BEGIN RECORDS

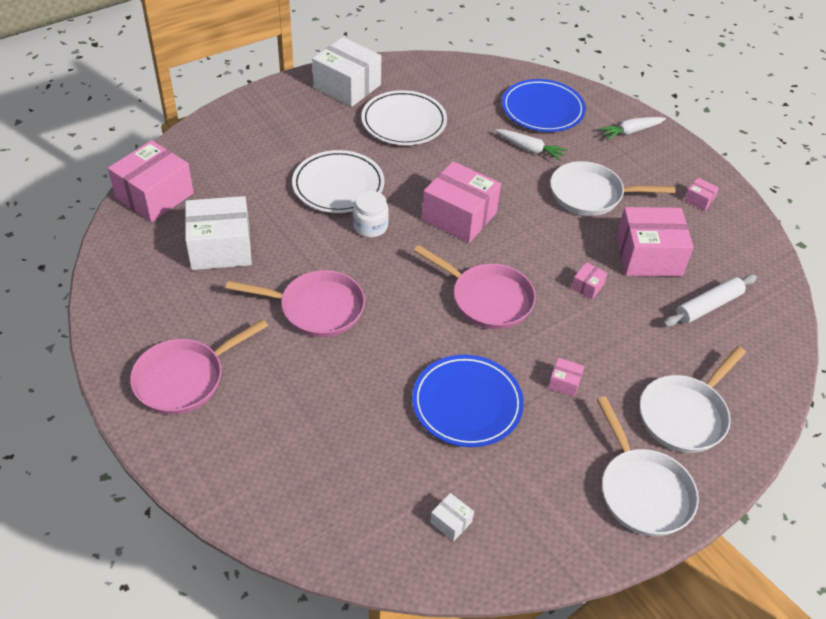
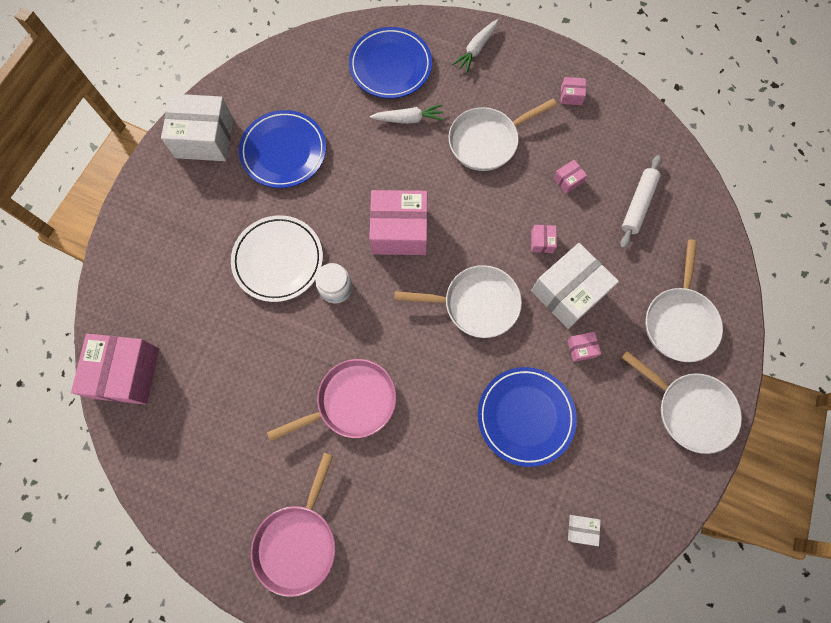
camera: 30 degrees left, 25 degrees up
(220, 247) = (228, 392): white box -> white box (568, 292)
(404, 122) = (284, 151): white plate -> blue plate
(487, 299) = (476, 304): pink pan -> white pan
(648, 256) = (568, 180): pink box -> pink box, size x0.42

END RECORDS

**EXERCISE DETAILS**
Each record must appear again exactly as written above, without its pictures.

**PROBLEM SOLUTION**
camera: 30 degrees left, 25 degrees up
(220, 247) = (228, 392): white box -> white box (568, 292)
(404, 122) = (284, 151): white plate -> blue plate
(487, 299) = (476, 304): pink pan -> white pan
(648, 256) = (568, 180): pink box -> pink box, size x0.42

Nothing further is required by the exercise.